== Records for this exercise ==

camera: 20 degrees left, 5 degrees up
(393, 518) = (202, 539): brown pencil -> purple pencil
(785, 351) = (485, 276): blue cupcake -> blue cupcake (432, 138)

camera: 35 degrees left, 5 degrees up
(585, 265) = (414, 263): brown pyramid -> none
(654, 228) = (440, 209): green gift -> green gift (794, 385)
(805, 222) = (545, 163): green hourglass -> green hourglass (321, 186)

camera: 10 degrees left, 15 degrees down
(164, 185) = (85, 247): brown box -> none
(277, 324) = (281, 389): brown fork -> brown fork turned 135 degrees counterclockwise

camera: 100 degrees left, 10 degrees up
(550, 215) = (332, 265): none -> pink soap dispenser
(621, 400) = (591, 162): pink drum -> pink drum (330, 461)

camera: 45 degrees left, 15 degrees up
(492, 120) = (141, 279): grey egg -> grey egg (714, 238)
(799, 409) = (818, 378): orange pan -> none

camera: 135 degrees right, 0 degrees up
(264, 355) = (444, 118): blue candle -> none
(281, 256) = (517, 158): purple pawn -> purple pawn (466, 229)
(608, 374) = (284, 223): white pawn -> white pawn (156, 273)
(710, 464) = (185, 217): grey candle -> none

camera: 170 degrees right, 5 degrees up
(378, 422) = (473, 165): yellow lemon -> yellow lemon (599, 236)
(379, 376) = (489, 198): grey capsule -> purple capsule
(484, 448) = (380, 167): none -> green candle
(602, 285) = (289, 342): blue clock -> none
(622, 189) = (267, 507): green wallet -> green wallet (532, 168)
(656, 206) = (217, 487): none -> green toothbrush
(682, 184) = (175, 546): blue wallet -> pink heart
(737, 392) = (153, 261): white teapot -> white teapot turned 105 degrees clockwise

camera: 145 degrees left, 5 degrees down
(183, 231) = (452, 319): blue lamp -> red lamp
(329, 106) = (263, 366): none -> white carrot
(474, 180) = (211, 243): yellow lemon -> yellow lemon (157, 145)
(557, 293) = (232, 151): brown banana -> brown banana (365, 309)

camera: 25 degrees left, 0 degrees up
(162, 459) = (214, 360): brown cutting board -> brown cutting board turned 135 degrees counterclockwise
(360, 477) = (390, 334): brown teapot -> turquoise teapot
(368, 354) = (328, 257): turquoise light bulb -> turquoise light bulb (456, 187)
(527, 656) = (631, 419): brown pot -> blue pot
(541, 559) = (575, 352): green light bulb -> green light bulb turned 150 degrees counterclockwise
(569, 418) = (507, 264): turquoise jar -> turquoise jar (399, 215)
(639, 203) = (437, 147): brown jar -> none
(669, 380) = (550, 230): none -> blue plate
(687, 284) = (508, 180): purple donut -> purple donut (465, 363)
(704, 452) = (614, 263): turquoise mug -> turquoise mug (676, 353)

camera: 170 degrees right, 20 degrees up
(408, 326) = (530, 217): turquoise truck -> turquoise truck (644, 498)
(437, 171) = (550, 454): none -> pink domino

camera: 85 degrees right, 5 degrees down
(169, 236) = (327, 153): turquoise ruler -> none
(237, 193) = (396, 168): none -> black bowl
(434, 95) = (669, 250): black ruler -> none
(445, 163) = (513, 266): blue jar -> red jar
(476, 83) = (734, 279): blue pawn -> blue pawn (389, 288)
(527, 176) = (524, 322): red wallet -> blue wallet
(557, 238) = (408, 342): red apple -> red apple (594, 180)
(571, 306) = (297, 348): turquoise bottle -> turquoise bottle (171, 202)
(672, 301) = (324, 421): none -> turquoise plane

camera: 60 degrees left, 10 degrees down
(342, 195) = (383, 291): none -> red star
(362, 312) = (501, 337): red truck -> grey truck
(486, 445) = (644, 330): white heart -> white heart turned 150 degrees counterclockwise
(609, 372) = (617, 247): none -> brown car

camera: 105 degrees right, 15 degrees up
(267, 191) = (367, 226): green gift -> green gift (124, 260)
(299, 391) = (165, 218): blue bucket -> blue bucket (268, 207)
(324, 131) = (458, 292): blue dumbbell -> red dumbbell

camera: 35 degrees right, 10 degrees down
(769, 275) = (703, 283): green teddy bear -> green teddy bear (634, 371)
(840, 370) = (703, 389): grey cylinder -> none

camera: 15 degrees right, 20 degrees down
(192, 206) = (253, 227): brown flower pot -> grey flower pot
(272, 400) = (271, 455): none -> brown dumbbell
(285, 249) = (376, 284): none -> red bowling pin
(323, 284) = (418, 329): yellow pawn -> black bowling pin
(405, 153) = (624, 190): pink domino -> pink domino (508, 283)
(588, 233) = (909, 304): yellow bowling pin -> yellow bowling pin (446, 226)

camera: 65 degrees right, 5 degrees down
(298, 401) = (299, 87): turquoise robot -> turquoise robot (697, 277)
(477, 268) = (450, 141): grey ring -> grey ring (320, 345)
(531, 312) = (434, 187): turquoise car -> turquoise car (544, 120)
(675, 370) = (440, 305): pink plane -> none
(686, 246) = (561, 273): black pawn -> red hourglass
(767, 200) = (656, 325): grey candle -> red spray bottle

== Problem ==
Please restate the records word for word. Go from the first line to the line with "camera: 170 degrees right, 5 degrees up" and include both.

== The answer ==
camera: 20 degrees left, 5 degrees up
(393, 518) = (202, 539): brown pencil -> purple pencil
(785, 351) = (485, 276): blue cupcake -> blue cupcake (432, 138)

camera: 35 degrees left, 5 degrees up
(585, 265) = (414, 263): brown pyramid -> none
(654, 228) = (440, 209): green gift -> green gift (794, 385)
(805, 222) = (545, 163): green hourglass -> green hourglass (321, 186)

camera: 10 degrees left, 15 degrees down
(164, 185) = (85, 247): brown box -> none
(277, 324) = (281, 389): brown fork -> brown fork turned 135 degrees counterclockwise

camera: 100 degrees left, 10 degrees up
(550, 215) = (332, 265): none -> pink soap dispenser
(621, 400) = (591, 162): pink drum -> pink drum (330, 461)

camera: 45 degrees left, 15 degrees up
(492, 120) = (141, 279): grey egg -> grey egg (714, 238)
(799, 409) = (818, 378): orange pan -> none

camera: 135 degrees right, 0 degrees up
(264, 355) = (444, 118): blue candle -> none
(281, 256) = (517, 158): purple pawn -> purple pawn (466, 229)
(608, 374) = (284, 223): white pawn -> white pawn (156, 273)
(710, 464) = (185, 217): grey candle -> none

camera: 170 degrees right, 5 degrees up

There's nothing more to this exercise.